__To do__. With the exception of the pictures, transcribe the entire listing exactly.

__Data section__.
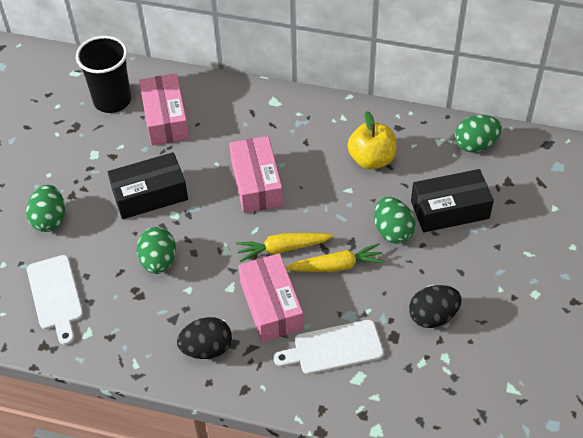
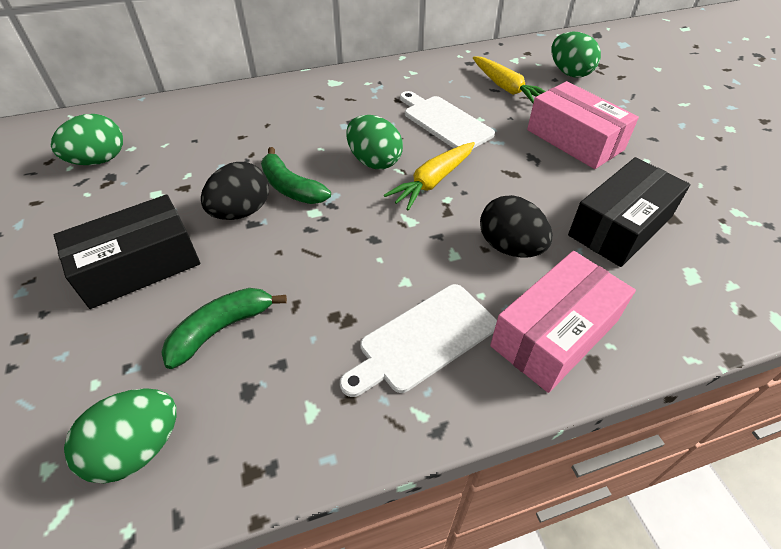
black cup: 1 -> 0
green banana: 0 -> 2
pink box: 3 -> 2
yellow apple: 1 -> 0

__Solved problem__.
black cup: 1 -> 0
green banana: 0 -> 2
pink box: 3 -> 2
yellow apple: 1 -> 0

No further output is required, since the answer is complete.